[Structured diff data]
————————

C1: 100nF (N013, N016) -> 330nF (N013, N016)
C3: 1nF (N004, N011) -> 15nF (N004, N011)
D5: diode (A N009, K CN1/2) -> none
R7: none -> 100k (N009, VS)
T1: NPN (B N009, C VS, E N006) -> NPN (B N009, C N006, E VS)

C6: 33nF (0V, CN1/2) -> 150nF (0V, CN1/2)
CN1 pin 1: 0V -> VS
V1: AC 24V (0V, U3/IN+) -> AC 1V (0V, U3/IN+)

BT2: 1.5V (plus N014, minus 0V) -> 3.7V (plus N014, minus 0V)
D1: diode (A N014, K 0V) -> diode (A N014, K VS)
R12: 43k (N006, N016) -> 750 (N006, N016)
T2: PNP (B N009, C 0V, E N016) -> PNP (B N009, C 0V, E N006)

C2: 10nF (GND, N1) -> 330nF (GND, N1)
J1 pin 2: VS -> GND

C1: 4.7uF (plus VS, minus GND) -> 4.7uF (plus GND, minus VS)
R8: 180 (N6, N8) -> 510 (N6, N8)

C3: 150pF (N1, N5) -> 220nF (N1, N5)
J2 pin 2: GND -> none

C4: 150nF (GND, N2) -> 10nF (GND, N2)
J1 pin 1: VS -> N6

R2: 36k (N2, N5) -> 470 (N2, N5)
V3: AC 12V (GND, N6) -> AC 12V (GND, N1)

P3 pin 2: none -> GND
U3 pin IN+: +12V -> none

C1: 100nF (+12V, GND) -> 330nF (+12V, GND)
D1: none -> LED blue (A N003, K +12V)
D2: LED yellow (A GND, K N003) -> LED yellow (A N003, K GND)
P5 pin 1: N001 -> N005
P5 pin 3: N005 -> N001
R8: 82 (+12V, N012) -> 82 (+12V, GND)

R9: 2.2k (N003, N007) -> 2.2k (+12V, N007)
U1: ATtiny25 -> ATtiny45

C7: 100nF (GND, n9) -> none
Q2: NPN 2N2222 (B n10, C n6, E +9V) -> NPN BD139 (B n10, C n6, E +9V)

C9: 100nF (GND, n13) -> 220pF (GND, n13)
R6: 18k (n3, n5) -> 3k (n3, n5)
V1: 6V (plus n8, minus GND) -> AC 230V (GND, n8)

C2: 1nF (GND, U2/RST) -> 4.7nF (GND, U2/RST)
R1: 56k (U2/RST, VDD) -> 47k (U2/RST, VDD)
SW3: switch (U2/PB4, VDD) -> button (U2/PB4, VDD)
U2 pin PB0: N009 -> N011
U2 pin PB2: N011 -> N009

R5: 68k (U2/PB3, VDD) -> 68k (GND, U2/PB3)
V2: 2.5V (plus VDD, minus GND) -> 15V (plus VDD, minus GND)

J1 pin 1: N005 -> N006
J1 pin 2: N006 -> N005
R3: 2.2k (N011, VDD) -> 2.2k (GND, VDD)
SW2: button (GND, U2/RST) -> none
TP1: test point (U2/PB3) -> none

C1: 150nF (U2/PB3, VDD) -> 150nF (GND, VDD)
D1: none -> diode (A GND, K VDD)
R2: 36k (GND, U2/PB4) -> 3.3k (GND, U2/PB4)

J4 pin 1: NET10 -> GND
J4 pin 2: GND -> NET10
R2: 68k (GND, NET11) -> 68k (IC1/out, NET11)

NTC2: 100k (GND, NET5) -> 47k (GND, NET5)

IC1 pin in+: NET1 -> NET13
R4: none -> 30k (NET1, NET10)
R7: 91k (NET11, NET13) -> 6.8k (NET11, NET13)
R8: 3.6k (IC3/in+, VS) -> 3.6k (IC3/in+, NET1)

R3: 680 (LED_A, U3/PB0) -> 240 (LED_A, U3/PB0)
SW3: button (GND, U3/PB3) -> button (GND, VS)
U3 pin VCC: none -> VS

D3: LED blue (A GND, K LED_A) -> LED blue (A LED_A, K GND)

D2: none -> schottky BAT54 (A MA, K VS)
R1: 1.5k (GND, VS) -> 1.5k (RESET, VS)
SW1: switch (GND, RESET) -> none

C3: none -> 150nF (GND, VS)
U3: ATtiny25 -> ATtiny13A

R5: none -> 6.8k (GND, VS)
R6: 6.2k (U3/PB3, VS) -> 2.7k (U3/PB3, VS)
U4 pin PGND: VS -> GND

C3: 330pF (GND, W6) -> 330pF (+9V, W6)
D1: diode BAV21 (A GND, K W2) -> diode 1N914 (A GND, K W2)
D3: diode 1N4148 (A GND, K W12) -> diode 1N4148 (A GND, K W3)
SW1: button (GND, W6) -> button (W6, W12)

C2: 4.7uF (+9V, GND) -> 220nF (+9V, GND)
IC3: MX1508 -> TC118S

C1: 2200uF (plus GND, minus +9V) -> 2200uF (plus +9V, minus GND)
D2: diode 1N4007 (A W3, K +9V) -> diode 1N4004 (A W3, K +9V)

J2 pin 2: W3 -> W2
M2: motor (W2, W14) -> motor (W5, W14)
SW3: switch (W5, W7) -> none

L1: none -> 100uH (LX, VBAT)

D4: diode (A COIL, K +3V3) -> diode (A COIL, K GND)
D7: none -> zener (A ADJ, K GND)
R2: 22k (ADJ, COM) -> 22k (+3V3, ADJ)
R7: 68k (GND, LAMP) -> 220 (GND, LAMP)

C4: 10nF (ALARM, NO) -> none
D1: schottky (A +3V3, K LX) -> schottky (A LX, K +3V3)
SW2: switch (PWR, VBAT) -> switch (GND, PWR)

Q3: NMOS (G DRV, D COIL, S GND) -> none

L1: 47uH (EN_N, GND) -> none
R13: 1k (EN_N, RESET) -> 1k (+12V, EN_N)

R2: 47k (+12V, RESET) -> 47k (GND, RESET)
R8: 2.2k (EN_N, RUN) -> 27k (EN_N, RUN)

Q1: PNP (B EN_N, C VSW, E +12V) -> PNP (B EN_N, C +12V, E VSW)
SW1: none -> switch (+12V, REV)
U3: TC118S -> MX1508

————————

• [What you have to do]:
Using the data above, print exactly the lines from the line that contains "C3: 150pF (N1, N5) -> 220nF (N1, N5)" through the line that contains "SW3: switch (U2/PB4, VDD)", with both included.

• [Problem solution]:
C3: 150pF (N1, N5) -> 220nF (N1, N5)
J2 pin 2: GND -> none

C4: 150nF (GND, N2) -> 10nF (GND, N2)
J1 pin 1: VS -> N6

R2: 36k (N2, N5) -> 470 (N2, N5)
V3: AC 12V (GND, N6) -> AC 12V (GND, N1)

P3 pin 2: none -> GND
U3 pin IN+: +12V -> none

C1: 100nF (+12V, GND) -> 330nF (+12V, GND)
D1: none -> LED blue (A N003, K +12V)
D2: LED yellow (A GND, K N003) -> LED yellow (A N003, K GND)
P5 pin 1: N001 -> N005
P5 pin 3: N005 -> N001
R8: 82 (+12V, N012) -> 82 (+12V, GND)

R9: 2.2k (N003, N007) -> 2.2k (+12V, N007)
U1: ATtiny25 -> ATtiny45

C7: 100nF (GND, n9) -> none
Q2: NPN 2N2222 (B n10, C n6, E +9V) -> NPN BD139 (B n10, C n6, E +9V)

C9: 100nF (GND, n13) -> 220pF (GND, n13)
R6: 18k (n3, n5) -> 3k (n3, n5)
V1: 6V (plus n8, minus GND) -> AC 230V (GND, n8)

C2: 1nF (GND, U2/RST) -> 4.7nF (GND, U2/RST)
R1: 56k (U2/RST, VDD) -> 47k (U2/RST, VDD)
SW3: switch (U2/PB4, VDD) -> button (U2/PB4, VDD)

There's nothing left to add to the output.